TASK DIRECTIONS →
Return each line of the data below that contains the string "brick".

[Before-and-after scene images]
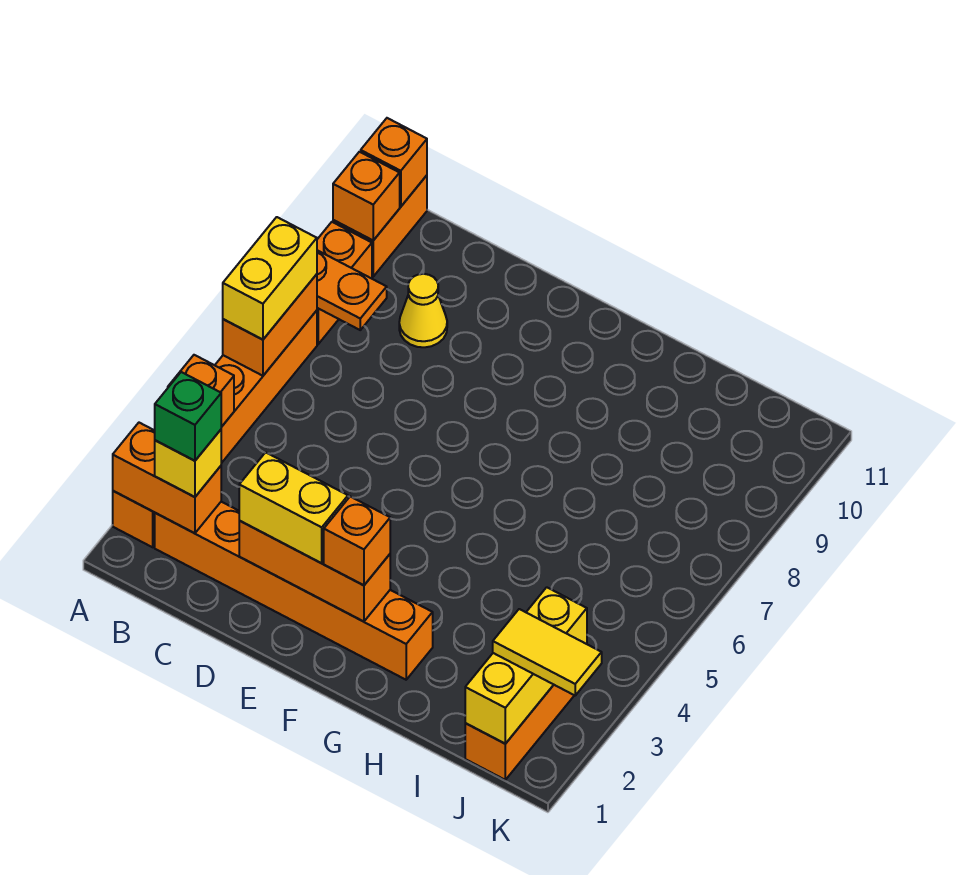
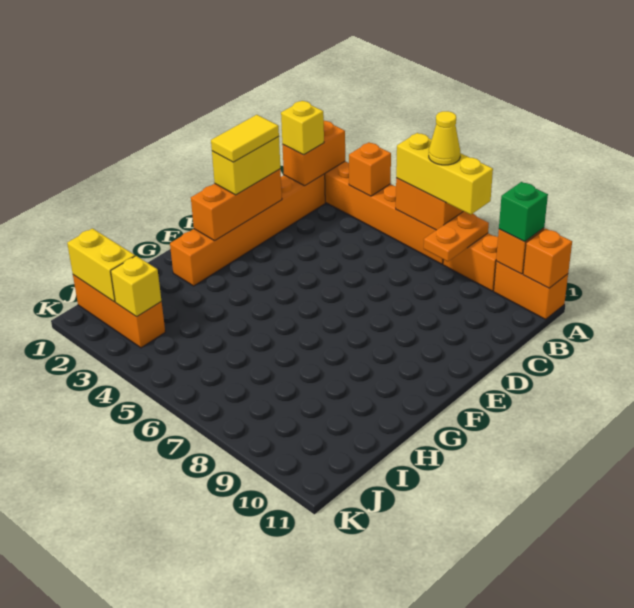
yellow brick A6:A7 level 3 -> yellow brick A6:A8 level 3
green brick B2 level 4 -> green brick A10 level 3
yellow cone C9 level 1 -> yellow cone A7 level 4
orange brick F2 level 3 -> none
yellow tile J2:K2 level 3 -> yellow tile D2:E2 level 4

YOUR SOLUTION →
yellow brick A6:A7 level 3 -> yellow brick A6:A8 level 3
green brick B2 level 4 -> green brick A10 level 3
orange brick F2 level 3 -> none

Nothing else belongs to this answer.